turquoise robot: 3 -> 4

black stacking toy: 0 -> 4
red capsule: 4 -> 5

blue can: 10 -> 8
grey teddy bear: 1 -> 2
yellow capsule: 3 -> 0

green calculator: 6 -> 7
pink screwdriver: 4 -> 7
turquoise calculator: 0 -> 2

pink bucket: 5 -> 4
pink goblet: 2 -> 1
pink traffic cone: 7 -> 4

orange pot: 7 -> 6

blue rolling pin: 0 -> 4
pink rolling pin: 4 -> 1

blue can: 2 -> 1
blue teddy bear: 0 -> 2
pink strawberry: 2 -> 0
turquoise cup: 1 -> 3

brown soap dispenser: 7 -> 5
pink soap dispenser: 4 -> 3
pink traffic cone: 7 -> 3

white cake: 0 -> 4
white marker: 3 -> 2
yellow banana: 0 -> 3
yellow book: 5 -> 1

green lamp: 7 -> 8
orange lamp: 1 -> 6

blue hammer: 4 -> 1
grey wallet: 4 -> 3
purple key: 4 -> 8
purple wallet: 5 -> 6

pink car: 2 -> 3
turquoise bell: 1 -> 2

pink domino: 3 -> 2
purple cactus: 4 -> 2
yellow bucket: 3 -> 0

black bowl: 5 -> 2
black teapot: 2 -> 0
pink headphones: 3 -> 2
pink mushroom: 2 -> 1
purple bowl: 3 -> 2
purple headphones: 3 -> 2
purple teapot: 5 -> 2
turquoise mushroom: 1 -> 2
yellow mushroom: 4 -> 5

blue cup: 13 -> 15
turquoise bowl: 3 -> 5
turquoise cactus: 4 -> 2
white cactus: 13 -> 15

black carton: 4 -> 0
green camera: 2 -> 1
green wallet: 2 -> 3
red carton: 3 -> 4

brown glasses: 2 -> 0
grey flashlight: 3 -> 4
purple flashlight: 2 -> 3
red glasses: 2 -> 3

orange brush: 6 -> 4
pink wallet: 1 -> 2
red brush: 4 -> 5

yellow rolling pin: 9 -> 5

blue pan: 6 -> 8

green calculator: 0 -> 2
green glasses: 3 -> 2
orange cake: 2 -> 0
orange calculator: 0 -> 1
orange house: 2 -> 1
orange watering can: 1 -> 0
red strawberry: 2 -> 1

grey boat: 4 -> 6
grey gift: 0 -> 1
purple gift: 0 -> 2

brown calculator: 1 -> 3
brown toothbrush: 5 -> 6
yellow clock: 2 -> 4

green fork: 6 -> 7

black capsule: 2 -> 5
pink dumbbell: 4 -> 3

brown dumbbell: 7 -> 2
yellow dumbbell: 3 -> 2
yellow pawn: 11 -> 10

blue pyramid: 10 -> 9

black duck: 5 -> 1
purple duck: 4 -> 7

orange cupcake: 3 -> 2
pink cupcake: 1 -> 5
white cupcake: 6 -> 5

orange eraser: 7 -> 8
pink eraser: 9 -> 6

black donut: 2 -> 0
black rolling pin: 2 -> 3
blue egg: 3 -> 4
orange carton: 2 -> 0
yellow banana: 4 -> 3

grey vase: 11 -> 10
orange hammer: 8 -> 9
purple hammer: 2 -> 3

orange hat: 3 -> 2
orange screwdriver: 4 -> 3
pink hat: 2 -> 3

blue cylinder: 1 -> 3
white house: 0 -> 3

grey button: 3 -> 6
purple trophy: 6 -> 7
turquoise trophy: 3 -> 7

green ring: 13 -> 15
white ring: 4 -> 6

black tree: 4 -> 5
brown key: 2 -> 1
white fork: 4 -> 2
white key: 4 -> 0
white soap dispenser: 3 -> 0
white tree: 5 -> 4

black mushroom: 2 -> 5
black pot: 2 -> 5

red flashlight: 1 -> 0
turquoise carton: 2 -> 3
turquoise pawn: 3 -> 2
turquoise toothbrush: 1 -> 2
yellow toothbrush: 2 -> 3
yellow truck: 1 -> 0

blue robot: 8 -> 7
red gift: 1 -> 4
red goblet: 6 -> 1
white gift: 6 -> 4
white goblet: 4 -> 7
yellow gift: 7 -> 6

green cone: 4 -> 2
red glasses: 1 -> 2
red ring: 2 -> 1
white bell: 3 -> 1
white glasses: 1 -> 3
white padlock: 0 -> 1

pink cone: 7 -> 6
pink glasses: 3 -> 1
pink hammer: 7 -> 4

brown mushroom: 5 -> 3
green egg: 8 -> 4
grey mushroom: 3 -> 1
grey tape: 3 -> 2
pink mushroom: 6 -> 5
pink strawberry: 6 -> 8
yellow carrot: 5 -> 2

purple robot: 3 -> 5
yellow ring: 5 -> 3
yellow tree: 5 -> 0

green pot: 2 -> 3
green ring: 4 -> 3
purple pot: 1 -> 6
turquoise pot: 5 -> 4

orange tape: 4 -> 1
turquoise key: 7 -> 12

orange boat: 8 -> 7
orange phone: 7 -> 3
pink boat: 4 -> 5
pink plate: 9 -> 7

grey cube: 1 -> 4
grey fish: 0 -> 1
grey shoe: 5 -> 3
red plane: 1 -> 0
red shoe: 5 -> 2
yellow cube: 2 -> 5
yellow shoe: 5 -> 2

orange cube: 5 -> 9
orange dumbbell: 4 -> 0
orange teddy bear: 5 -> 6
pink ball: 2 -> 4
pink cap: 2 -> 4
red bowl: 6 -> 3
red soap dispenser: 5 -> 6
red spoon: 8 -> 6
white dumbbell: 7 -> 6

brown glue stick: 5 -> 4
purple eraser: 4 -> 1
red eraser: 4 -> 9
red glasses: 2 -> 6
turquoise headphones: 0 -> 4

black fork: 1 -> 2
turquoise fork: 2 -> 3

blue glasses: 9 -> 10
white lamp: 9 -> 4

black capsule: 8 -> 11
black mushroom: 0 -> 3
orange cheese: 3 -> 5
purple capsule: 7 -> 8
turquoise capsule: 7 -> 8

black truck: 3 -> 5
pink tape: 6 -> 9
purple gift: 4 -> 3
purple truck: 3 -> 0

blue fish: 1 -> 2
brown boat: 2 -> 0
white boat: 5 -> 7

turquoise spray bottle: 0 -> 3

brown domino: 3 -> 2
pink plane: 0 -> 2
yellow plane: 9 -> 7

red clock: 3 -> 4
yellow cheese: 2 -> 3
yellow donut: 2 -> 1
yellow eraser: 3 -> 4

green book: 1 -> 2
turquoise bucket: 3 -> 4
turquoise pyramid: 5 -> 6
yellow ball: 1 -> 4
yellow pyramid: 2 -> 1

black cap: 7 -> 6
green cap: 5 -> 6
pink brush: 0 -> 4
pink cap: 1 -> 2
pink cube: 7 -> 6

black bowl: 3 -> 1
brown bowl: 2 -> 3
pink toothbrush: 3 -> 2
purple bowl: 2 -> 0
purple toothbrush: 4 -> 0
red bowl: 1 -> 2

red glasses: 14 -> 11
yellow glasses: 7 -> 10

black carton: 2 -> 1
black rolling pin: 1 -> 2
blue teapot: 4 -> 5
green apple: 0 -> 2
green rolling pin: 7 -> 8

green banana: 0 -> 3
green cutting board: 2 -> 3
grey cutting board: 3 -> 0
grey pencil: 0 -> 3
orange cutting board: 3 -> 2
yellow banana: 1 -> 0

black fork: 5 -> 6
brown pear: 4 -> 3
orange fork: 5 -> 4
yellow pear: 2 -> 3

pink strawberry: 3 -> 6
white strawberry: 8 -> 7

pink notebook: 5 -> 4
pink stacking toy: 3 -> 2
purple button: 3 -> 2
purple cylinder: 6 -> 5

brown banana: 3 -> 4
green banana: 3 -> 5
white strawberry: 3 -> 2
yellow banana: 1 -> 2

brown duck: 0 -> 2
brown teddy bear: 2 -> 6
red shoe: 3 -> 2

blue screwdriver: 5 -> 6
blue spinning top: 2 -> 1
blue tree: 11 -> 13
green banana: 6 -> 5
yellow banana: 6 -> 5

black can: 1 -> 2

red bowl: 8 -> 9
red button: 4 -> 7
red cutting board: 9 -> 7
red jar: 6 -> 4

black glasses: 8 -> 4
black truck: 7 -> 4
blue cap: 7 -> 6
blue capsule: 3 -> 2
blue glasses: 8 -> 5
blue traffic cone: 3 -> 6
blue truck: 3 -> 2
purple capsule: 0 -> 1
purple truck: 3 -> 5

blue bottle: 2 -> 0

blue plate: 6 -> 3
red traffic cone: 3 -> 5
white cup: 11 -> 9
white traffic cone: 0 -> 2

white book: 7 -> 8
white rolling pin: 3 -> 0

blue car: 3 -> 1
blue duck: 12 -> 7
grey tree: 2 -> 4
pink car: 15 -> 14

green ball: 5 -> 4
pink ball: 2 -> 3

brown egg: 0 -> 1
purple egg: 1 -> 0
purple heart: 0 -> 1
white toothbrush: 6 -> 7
^^^^^^^^^^^^^^^^
→ Task goal:
Could you write out exactly the lines above, starting at the first one and ending with the line that has "pink goblet: 2 -> 1"?

→ Exercise answer:
turquoise robot: 3 -> 4

black stacking toy: 0 -> 4
red capsule: 4 -> 5

blue can: 10 -> 8
grey teddy bear: 1 -> 2
yellow capsule: 3 -> 0

green calculator: 6 -> 7
pink screwdriver: 4 -> 7
turquoise calculator: 0 -> 2

pink bucket: 5 -> 4
pink goblet: 2 -> 1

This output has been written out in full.